**** RECORDED INFORMATION ****

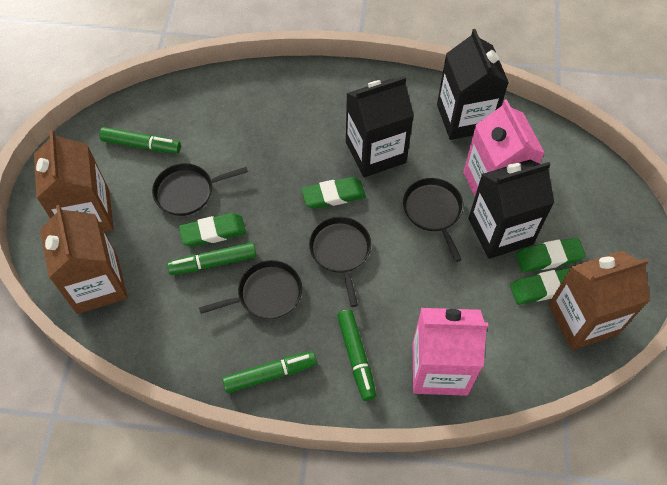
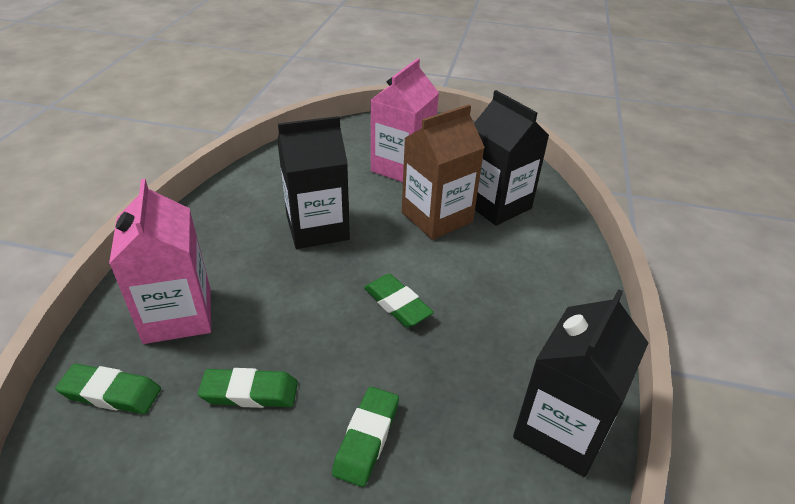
black pan: 4 -> 0
brown carton: 3 -> 1
green marker: 4 -> 0

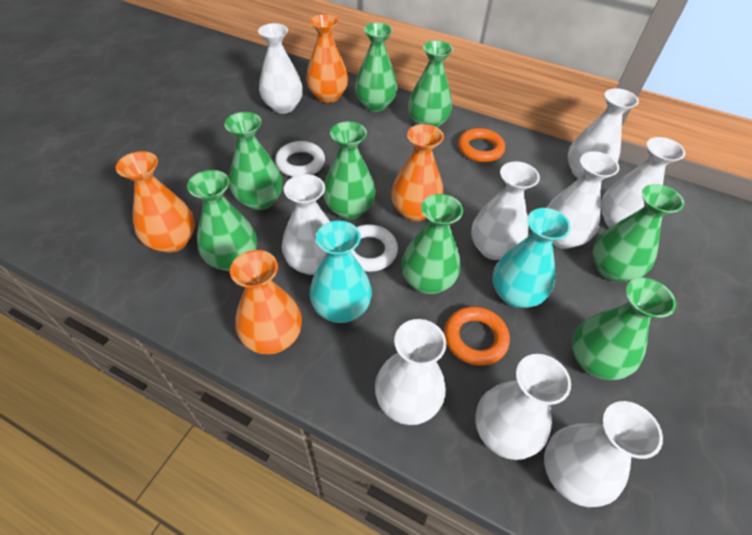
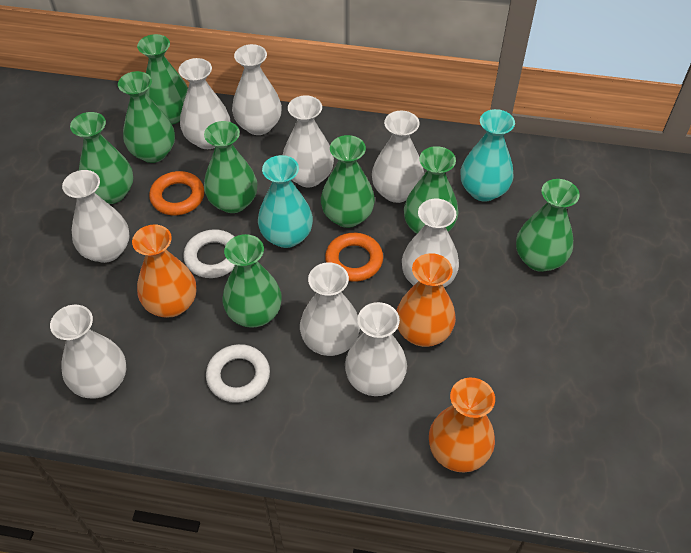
orange vase: 4 -> 3

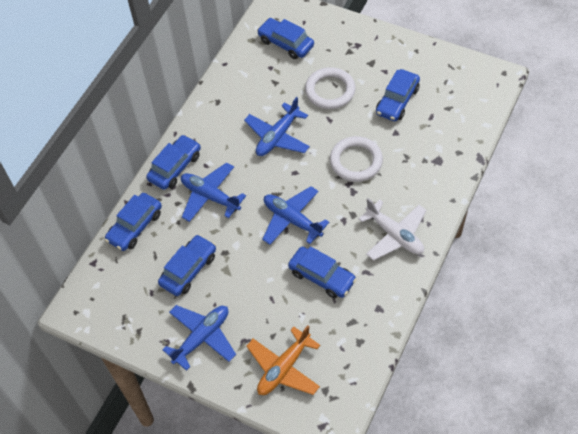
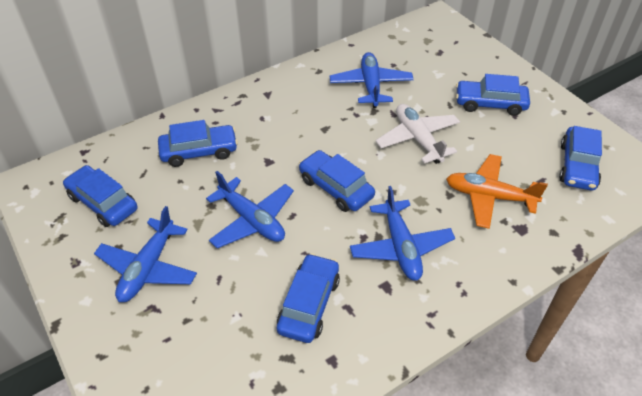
white ring: 2 -> 0

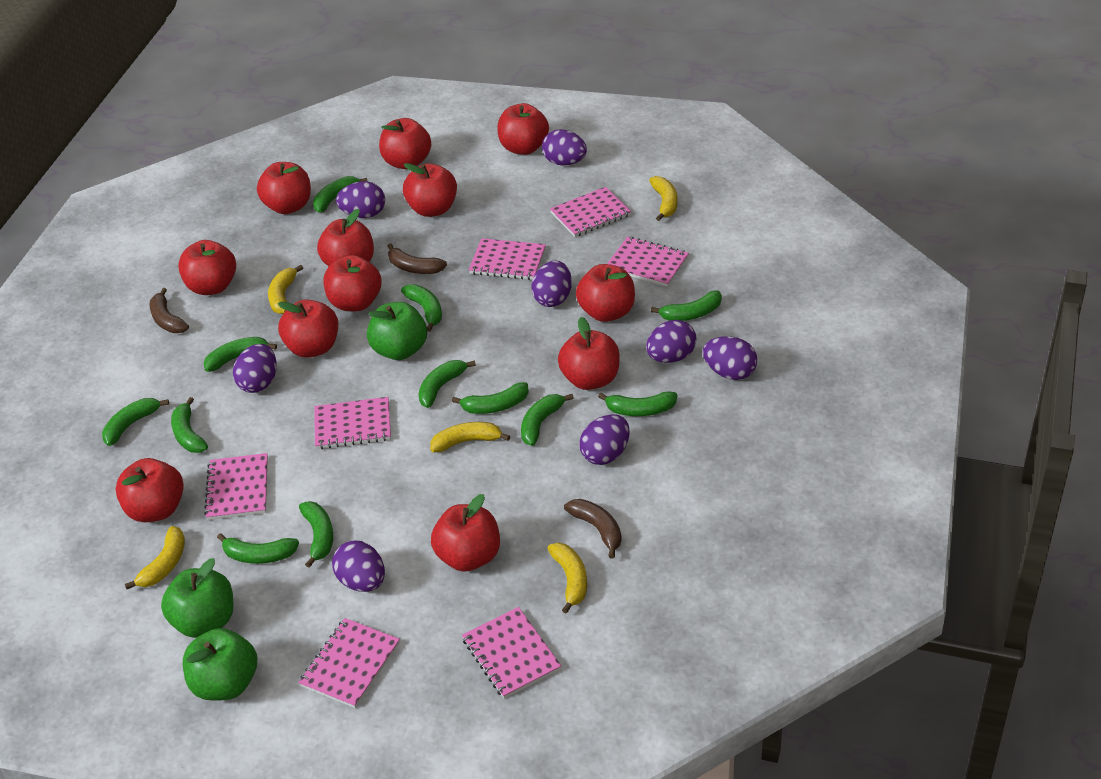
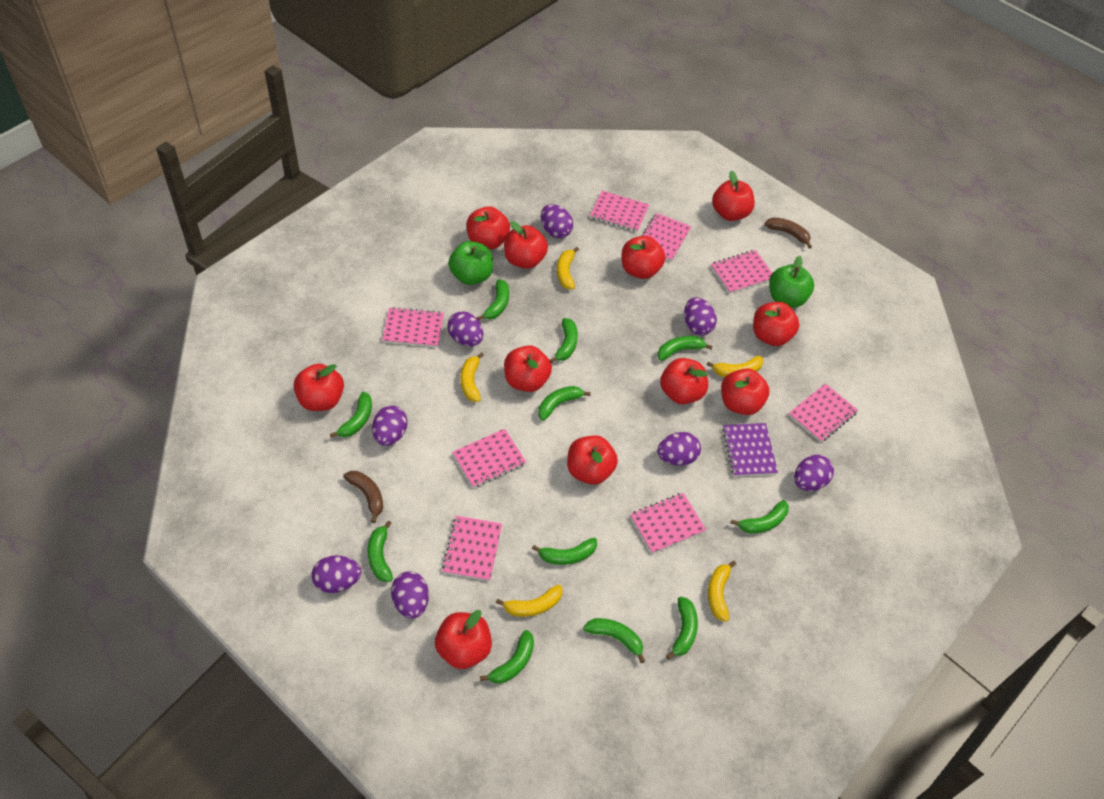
brown banana: 3 -> 2
green apple: 3 -> 2
green banana: 12 -> 11
pink notebook: 7 -> 8
purple notebook: 0 -> 1
red apple: 12 -> 11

****

### [INSTRUCTIONS TO FOLLOW]
Write out only those lines that fall between the one containing "green banana: 12 -> 11" and the end of the entries, the first and last included, exactly as they read.

### [ANSWER]
green banana: 12 -> 11
pink notebook: 7 -> 8
purple notebook: 0 -> 1
red apple: 12 -> 11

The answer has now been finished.